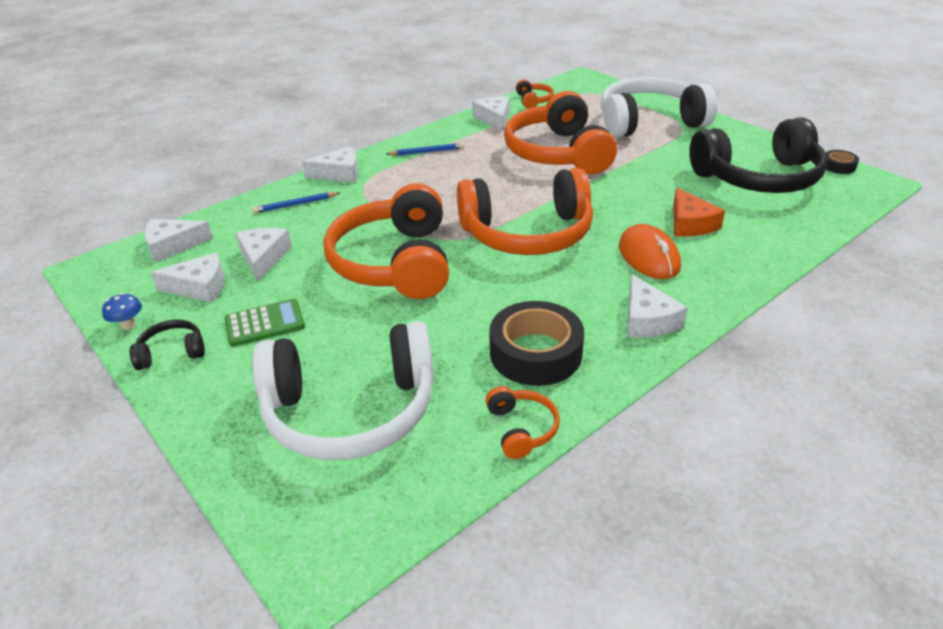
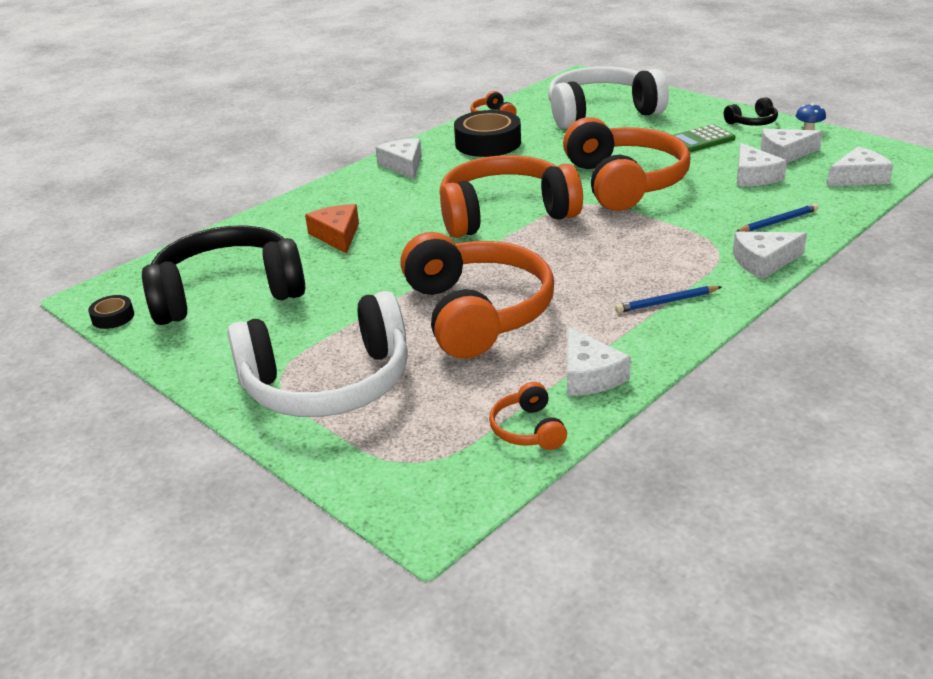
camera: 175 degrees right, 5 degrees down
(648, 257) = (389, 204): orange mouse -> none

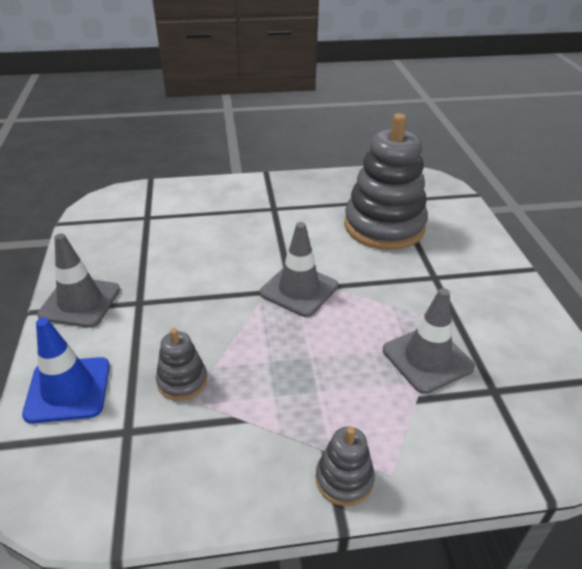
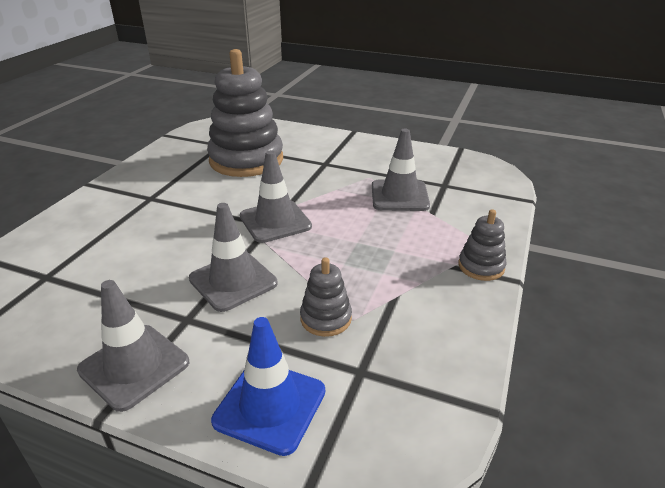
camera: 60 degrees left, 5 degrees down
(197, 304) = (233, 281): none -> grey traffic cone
———
Goal of the exercise —
Exclude every picture, then reproduce the remaining data character for character.

Solution —
camera: 175 degrees right, 5 degrees down
(648, 257) = (389, 204): orange mouse -> none

camera: 60 degrees left, 5 degrees down
(197, 304) = (233, 281): none -> grey traffic cone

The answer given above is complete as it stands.